*** Opening Data for processing ***

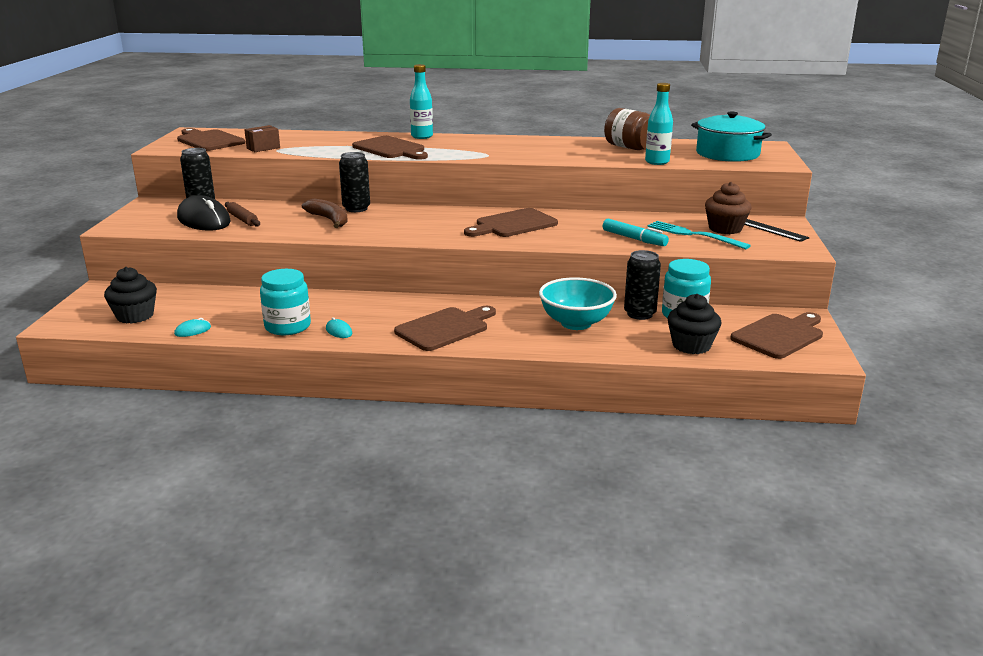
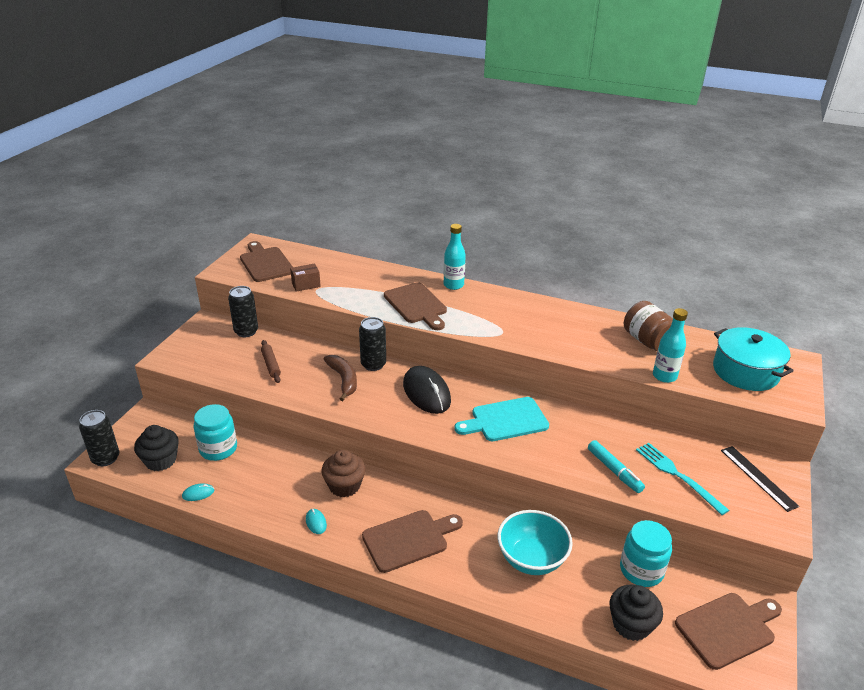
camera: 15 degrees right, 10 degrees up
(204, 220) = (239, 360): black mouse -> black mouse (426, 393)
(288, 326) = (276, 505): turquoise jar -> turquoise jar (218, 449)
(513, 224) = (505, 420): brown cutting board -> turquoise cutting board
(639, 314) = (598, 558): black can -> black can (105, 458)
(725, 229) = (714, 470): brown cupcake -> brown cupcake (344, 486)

*** Closing Data for processing ***

◆ Assigned task
Drop the pictures and reproduce the rest of the data exactly.

◆ Exercise output
camera: 15 degrees right, 10 degrees up
(204, 220) = (239, 360): black mouse -> black mouse (426, 393)
(288, 326) = (276, 505): turquoise jar -> turquoise jar (218, 449)
(513, 224) = (505, 420): brown cutting board -> turquoise cutting board
(639, 314) = (598, 558): black can -> black can (105, 458)
(725, 229) = (714, 470): brown cupcake -> brown cupcake (344, 486)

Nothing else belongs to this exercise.